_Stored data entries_
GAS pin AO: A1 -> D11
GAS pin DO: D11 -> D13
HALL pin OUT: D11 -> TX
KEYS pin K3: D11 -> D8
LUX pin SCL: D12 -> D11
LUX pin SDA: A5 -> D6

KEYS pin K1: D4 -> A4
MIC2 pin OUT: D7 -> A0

_Required action_
Return all the lines shown above, precisely as they stand.

_Written response_
GAS pin AO: A1 -> D11
GAS pin DO: D11 -> D13
HALL pin OUT: D11 -> TX
KEYS pin K3: D11 -> D8
LUX pin SCL: D12 -> D11
LUX pin SDA: A5 -> D6

KEYS pin K1: D4 -> A4
MIC2 pin OUT: D7 -> A0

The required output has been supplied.